____ The data

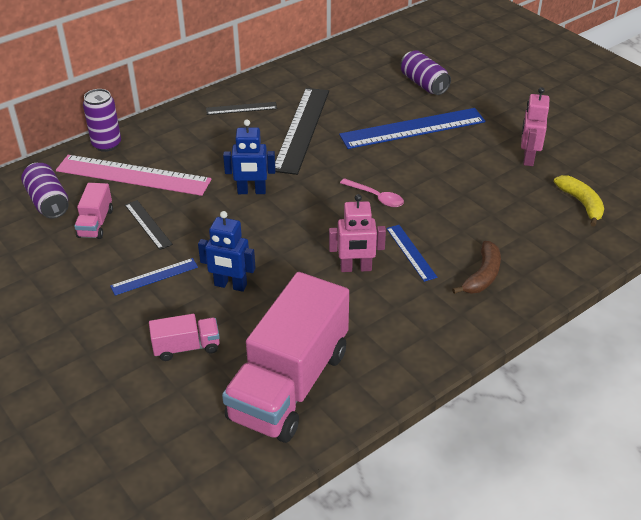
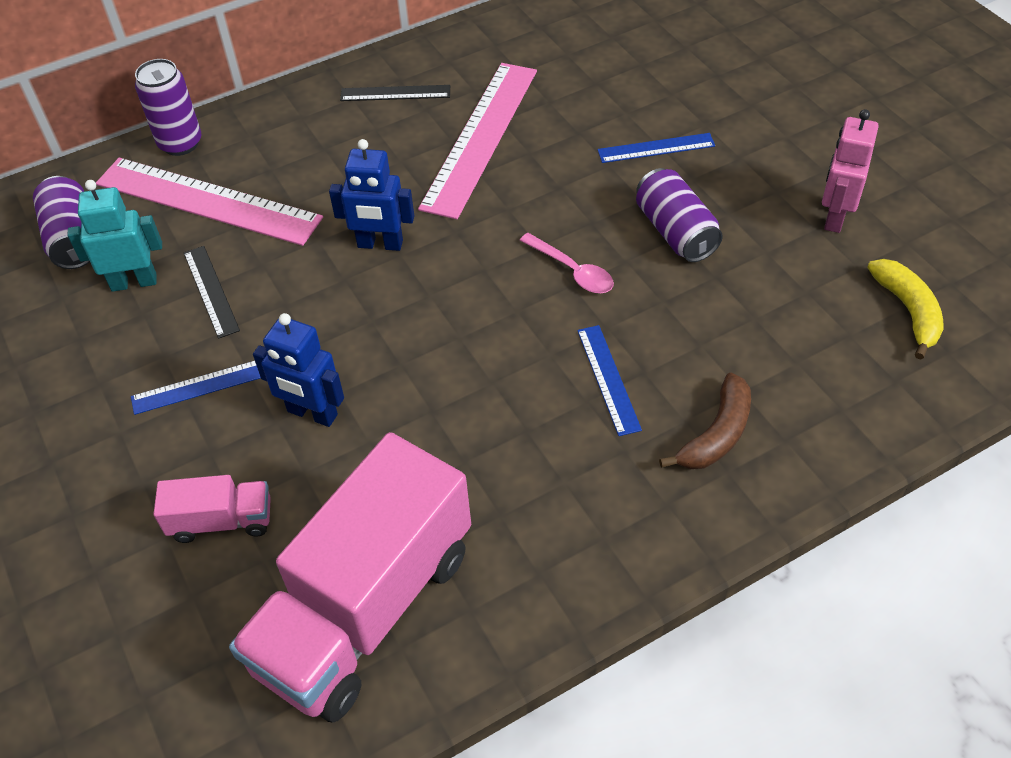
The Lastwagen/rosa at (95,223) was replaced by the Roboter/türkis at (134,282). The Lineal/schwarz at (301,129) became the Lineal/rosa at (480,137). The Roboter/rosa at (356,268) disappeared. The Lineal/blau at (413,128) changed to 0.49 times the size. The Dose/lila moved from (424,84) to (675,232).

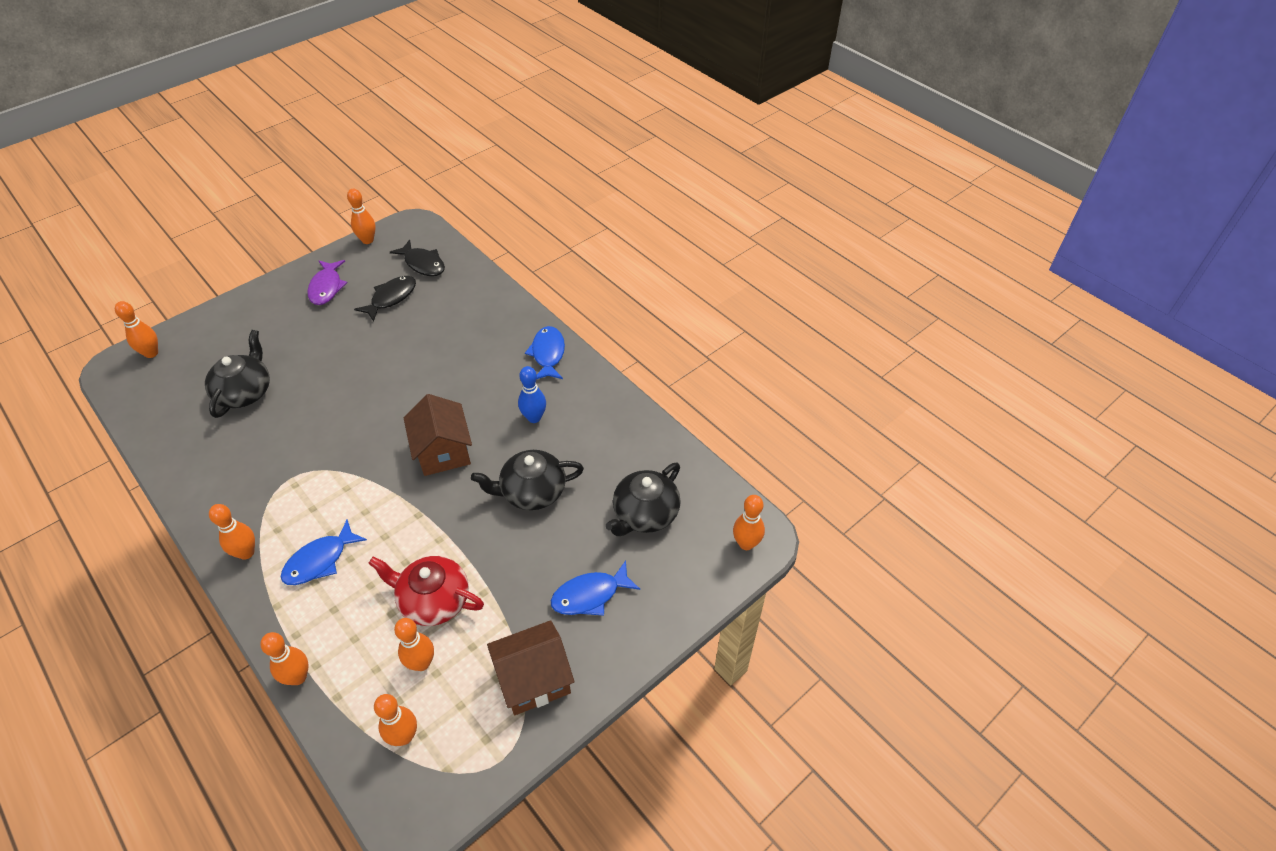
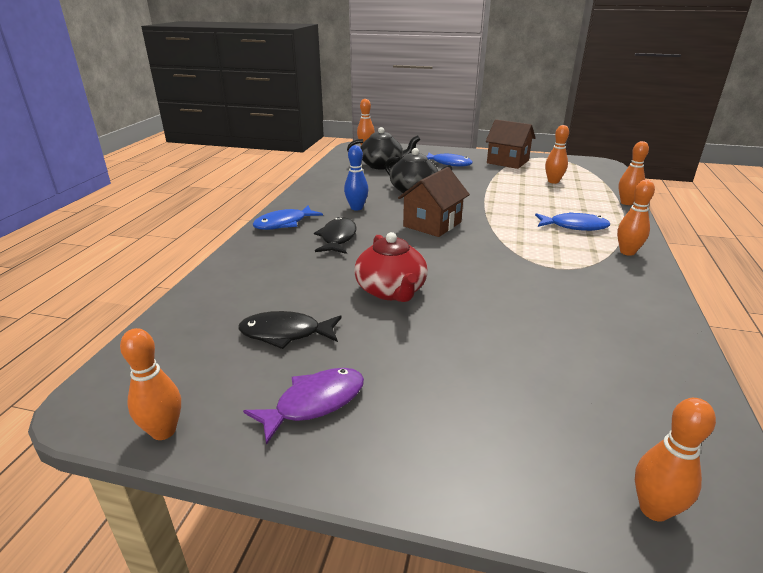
The Teekanne/schwarz at (245,392) disappeared. The Teekanne/rot moved from (433,600) to (391,291). The Bowlingkegel/orange at (404,736) disappeared. The Fisch/schwarz moved from (423,264) to (337,238).

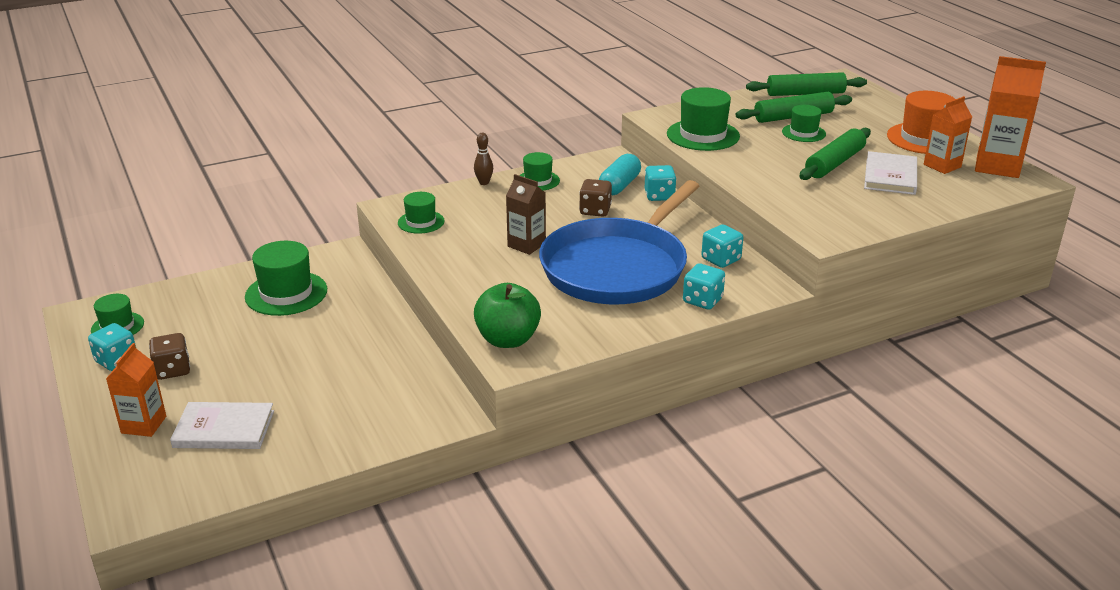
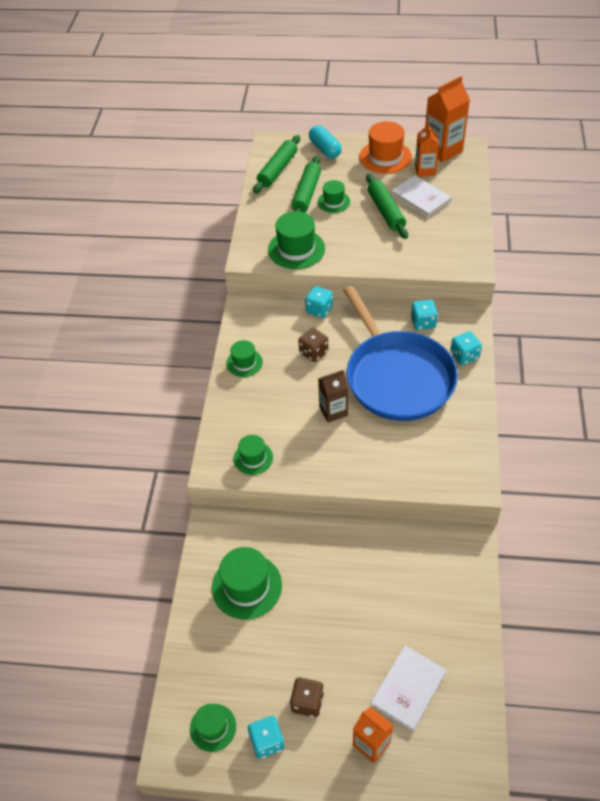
The Bowlingkegel/braun at (484,183) disappeared. The Apfel/grün at (508,339) disappeared. The Kapsel/türkis moved from (619,186) to (325,149).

________

Take the listing above and print it exactly, apart from the pictures.

The Lastwagen/rosa at (95,223) was replaced by the Roboter/türkis at (134,282). The Lineal/schwarz at (301,129) became the Lineal/rosa at (480,137). The Roboter/rosa at (356,268) disappeared. The Lineal/blau at (413,128) changed to 0.49 times the size. The Dose/lila moved from (424,84) to (675,232).

The Teekanne/schwarz at (245,392) disappeared. The Teekanne/rot moved from (433,600) to (391,291). The Bowlingkegel/orange at (404,736) disappeared. The Fisch/schwarz moved from (423,264) to (337,238).

The Bowlingkegel/braun at (484,183) disappeared. The Apfel/grün at (508,339) disappeared. The Kapsel/türkis moved from (619,186) to (325,149).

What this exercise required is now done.